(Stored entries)

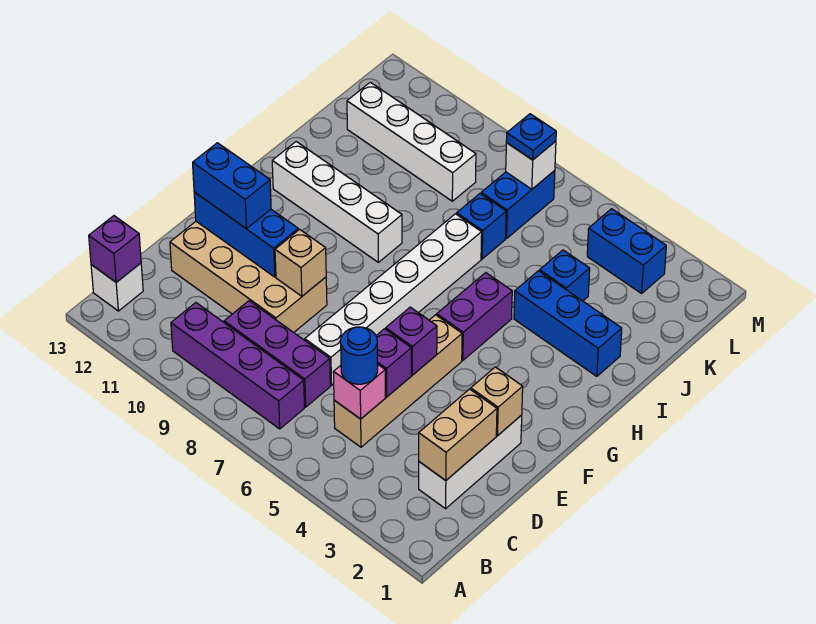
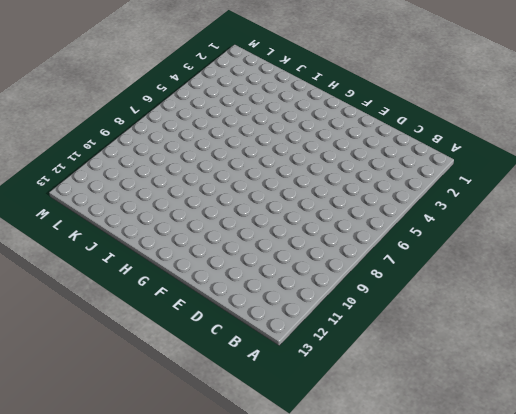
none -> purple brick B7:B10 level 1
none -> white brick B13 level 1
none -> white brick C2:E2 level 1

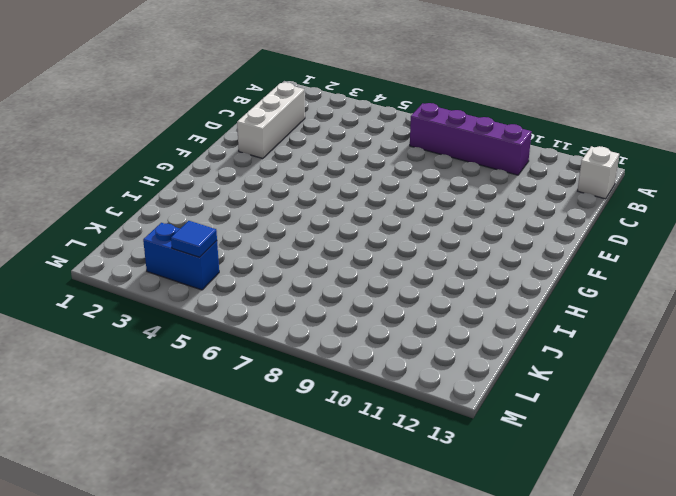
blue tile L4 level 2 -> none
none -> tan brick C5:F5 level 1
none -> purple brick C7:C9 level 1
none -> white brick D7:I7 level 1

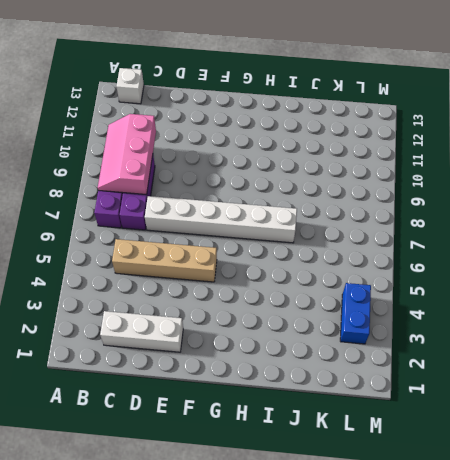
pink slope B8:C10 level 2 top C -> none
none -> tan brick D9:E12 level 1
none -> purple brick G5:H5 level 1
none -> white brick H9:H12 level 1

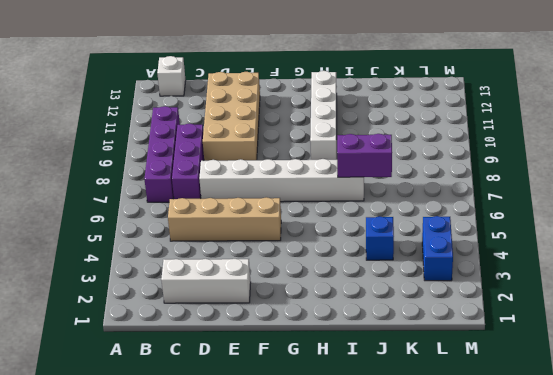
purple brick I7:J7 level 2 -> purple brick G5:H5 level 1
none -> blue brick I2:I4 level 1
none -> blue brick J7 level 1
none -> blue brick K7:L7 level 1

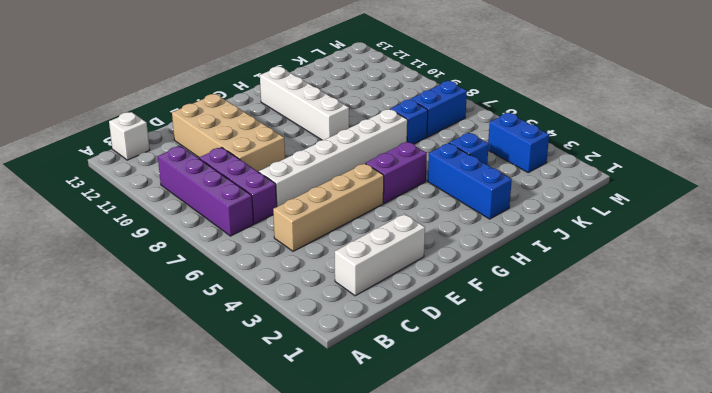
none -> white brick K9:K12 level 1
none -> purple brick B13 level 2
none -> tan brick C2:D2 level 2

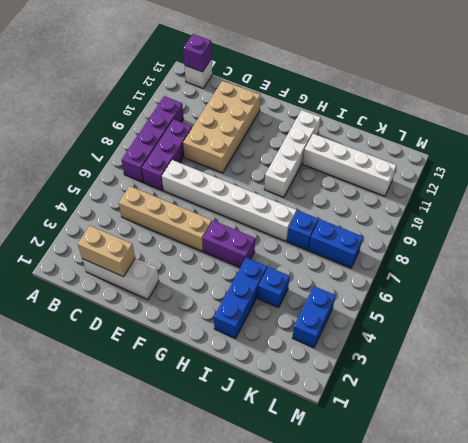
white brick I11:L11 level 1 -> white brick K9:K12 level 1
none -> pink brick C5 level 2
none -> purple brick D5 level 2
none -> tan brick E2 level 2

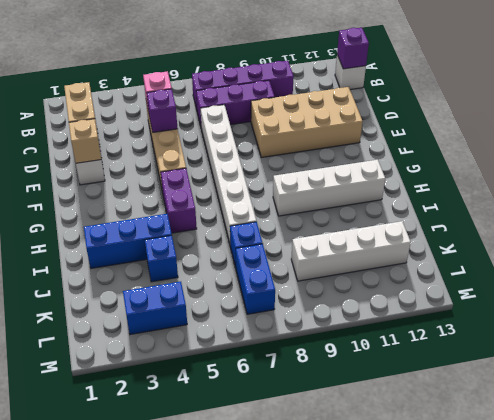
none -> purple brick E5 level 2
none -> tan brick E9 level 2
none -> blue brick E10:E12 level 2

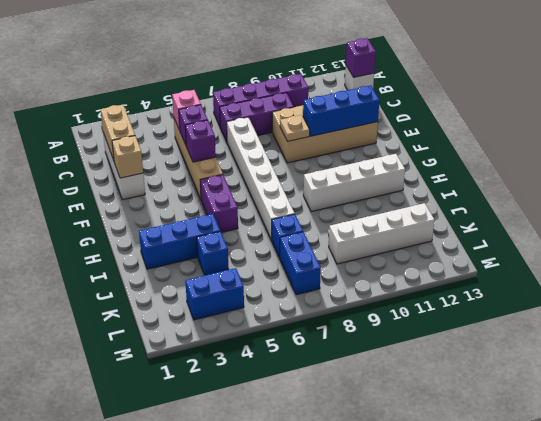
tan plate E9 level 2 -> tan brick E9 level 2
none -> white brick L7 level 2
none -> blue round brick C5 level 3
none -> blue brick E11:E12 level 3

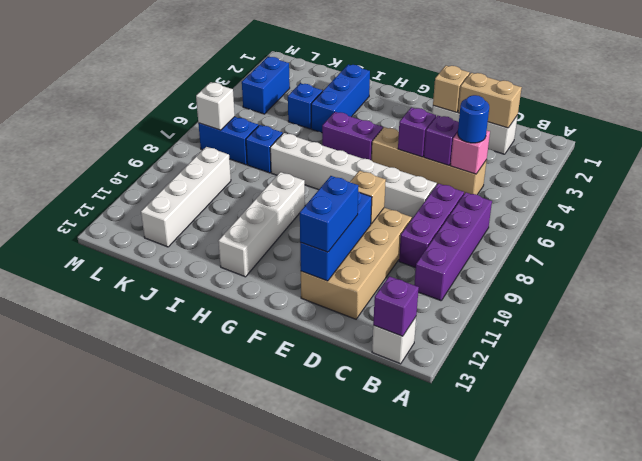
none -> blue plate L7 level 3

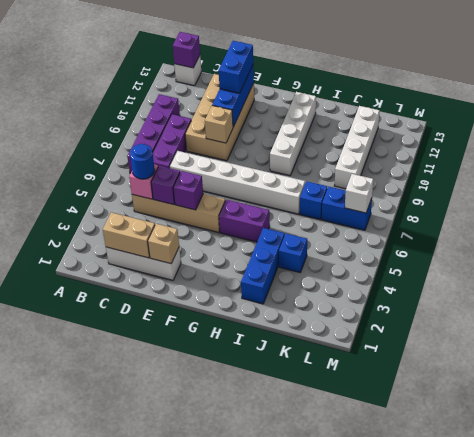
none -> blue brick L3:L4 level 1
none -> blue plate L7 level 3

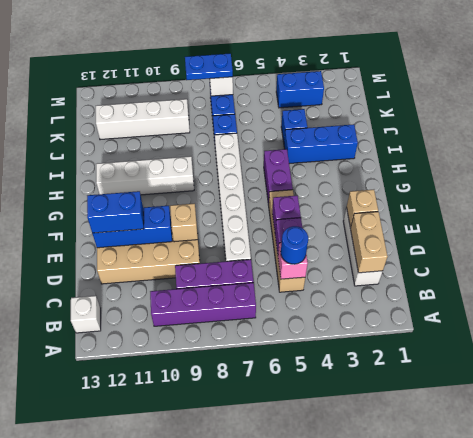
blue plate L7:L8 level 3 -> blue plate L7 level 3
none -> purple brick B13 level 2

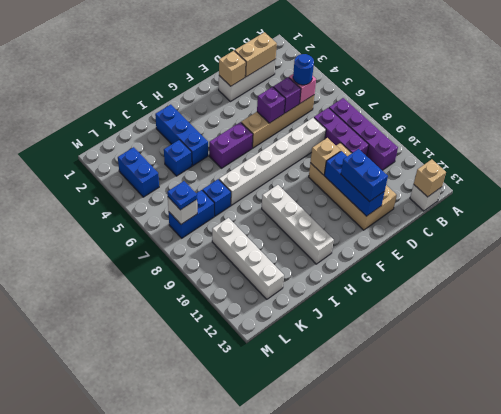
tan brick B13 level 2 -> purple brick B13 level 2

• **PROMPT**
All lines in the records above with "white" need to be found and copied.

• **TASK OUTPUT**
none -> white brick B13 level 1
none -> white brick C2:E2 level 1
none -> white brick D7:I7 level 1
none -> white brick H9:H12 level 1
none -> white brick K9:K12 level 1
white brick I11:L11 level 1 -> white brick K9:K12 level 1
none -> white brick L7 level 2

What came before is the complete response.